**HOW TO COMPLETE THIS TASK:** Among the records that follow, find each line holding the word "orange" and copy it.
-- PROVIDED DATA follows --
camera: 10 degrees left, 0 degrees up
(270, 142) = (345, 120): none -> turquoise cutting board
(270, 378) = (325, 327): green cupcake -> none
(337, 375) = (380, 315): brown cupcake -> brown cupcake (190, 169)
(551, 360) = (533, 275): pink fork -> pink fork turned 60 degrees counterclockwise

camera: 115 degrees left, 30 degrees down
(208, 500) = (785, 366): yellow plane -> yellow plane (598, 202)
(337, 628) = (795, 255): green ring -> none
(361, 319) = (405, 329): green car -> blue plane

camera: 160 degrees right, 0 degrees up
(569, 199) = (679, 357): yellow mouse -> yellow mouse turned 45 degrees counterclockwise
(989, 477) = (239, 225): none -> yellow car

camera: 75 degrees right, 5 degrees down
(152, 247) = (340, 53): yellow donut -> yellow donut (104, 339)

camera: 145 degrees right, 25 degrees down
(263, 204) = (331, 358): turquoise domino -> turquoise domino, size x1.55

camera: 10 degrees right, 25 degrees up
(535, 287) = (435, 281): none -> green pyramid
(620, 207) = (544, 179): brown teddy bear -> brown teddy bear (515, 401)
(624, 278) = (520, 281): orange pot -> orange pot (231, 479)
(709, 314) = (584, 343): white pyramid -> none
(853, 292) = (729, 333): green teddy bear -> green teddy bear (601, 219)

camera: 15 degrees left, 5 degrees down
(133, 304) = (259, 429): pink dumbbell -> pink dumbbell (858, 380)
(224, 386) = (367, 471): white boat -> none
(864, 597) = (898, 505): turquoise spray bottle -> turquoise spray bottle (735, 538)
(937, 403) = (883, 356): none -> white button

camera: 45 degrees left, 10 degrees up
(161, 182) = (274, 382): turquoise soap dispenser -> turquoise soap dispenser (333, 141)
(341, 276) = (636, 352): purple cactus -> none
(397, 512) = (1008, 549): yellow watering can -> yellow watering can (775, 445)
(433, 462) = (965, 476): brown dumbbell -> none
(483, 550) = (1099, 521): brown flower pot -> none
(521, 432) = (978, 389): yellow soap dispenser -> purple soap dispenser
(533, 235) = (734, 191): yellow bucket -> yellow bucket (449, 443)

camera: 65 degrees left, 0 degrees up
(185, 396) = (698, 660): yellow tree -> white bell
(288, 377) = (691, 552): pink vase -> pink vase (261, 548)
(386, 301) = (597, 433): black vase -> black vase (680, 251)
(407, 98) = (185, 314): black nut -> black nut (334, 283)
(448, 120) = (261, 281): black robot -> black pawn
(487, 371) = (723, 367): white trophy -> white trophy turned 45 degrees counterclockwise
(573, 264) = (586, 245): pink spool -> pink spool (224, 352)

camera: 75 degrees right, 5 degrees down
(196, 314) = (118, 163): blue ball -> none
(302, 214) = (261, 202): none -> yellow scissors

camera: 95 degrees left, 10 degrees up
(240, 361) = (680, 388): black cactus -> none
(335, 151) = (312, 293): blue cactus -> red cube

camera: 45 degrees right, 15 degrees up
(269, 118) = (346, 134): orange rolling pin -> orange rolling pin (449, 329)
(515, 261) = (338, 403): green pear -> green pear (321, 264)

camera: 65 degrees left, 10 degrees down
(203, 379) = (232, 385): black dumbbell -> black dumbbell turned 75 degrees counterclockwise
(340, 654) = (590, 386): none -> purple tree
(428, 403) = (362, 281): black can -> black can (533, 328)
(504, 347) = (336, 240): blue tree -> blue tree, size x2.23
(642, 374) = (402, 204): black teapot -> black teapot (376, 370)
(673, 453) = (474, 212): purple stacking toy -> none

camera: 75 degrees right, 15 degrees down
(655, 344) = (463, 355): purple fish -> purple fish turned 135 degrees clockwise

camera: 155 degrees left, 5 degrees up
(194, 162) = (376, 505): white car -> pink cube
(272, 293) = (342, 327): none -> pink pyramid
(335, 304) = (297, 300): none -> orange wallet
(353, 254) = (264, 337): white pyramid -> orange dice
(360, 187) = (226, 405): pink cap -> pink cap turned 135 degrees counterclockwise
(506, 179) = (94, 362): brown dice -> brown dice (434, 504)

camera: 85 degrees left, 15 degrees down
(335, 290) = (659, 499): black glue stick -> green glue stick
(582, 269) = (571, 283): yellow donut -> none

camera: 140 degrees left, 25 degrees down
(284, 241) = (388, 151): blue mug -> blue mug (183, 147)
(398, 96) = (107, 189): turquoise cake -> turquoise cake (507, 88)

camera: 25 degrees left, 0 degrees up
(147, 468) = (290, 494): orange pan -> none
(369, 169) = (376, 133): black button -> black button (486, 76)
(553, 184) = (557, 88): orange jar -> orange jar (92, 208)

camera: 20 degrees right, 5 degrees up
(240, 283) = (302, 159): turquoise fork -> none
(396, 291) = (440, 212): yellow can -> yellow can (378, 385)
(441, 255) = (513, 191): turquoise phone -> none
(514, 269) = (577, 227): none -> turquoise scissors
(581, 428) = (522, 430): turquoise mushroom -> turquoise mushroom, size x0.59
-- PROVIDED DATA concluded --
**OUTPUT FOR THIS TASK:**
(624, 278) = (520, 281): orange pot -> orange pot (231, 479)
(269, 118) = (346, 134): orange rolling pin -> orange rolling pin (449, 329)
(335, 304) = (297, 300): none -> orange wallet
(353, 254) = (264, 337): white pyramid -> orange dice
(147, 468) = (290, 494): orange pan -> none
(553, 184) = (557, 88): orange jar -> orange jar (92, 208)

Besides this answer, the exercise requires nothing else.